Problem description:
Your answer should consist of each line below that contains the string "left".

Extracted records:
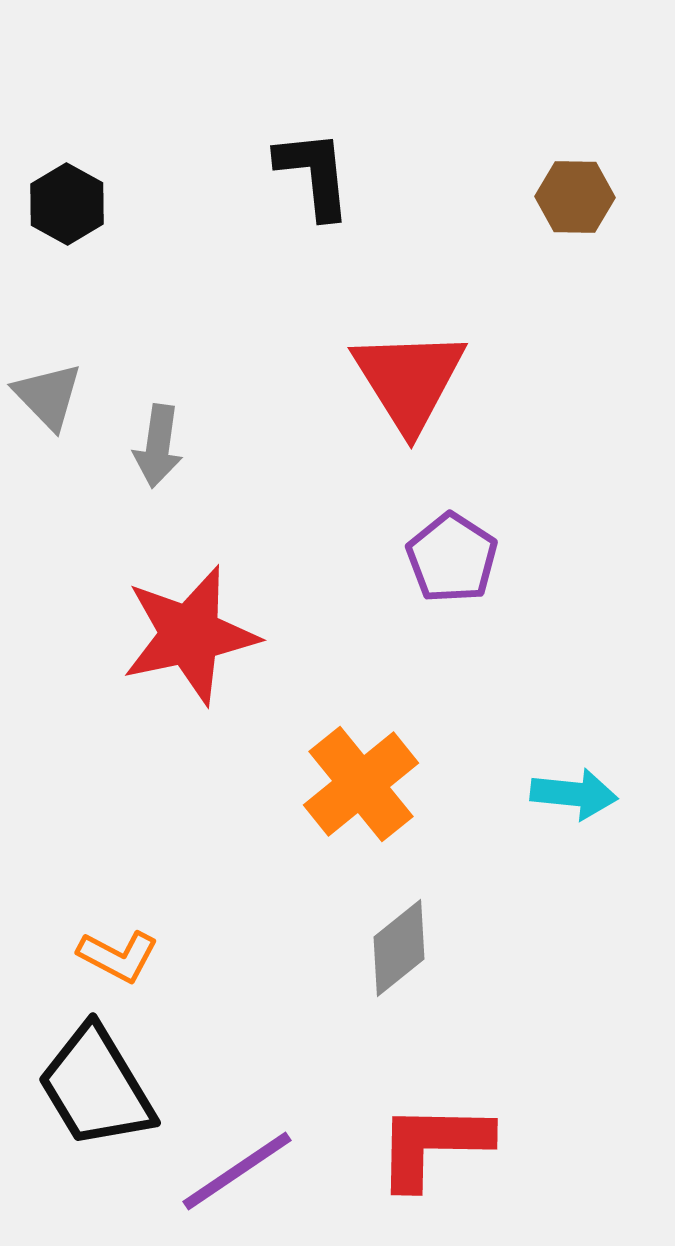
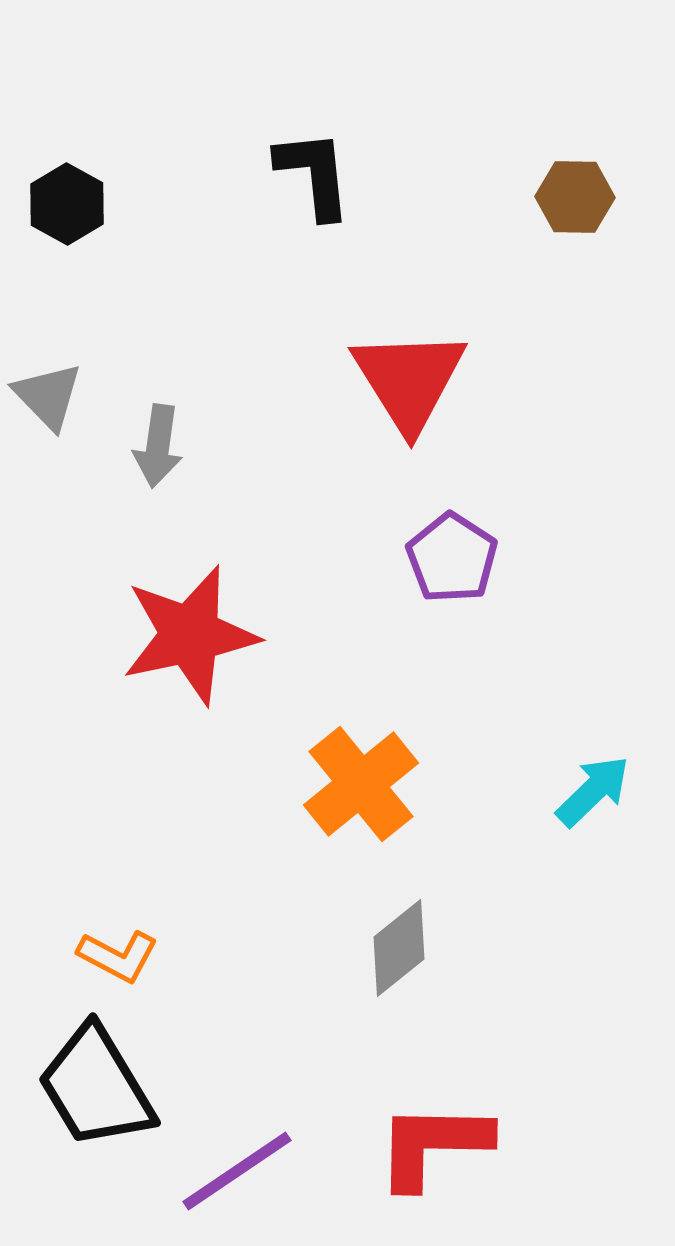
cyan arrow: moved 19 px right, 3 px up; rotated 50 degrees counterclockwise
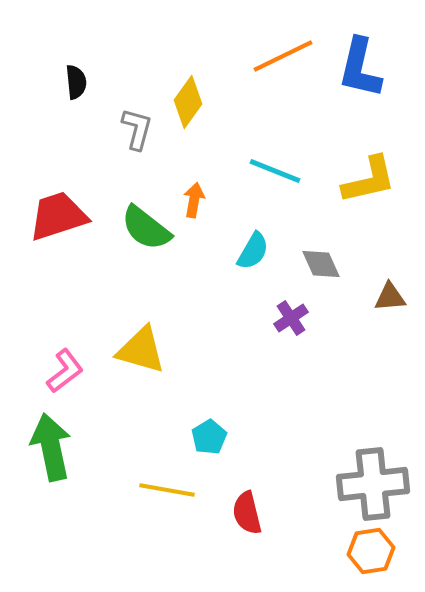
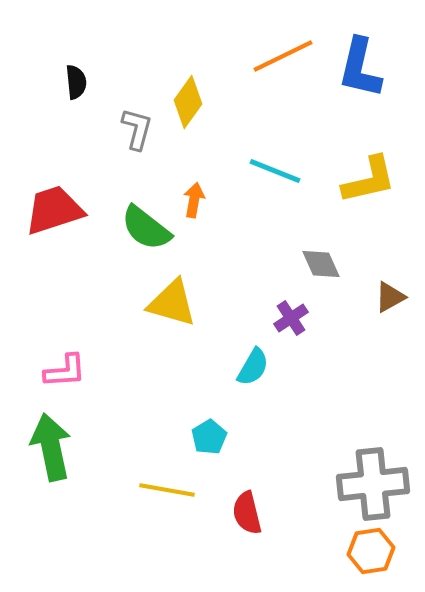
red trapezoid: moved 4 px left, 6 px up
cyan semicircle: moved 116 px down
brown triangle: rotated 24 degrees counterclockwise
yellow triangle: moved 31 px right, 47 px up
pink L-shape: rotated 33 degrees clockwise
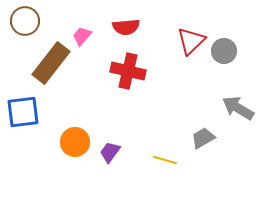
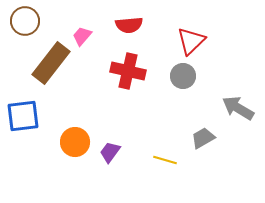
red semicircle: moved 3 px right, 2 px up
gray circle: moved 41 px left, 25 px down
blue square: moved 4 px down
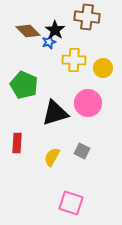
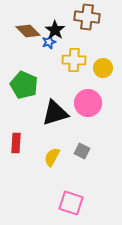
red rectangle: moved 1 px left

Solution for this problem:
red trapezoid: moved 4 px left, 6 px up
gray circle: moved 41 px left, 25 px down
red rectangle: moved 1 px left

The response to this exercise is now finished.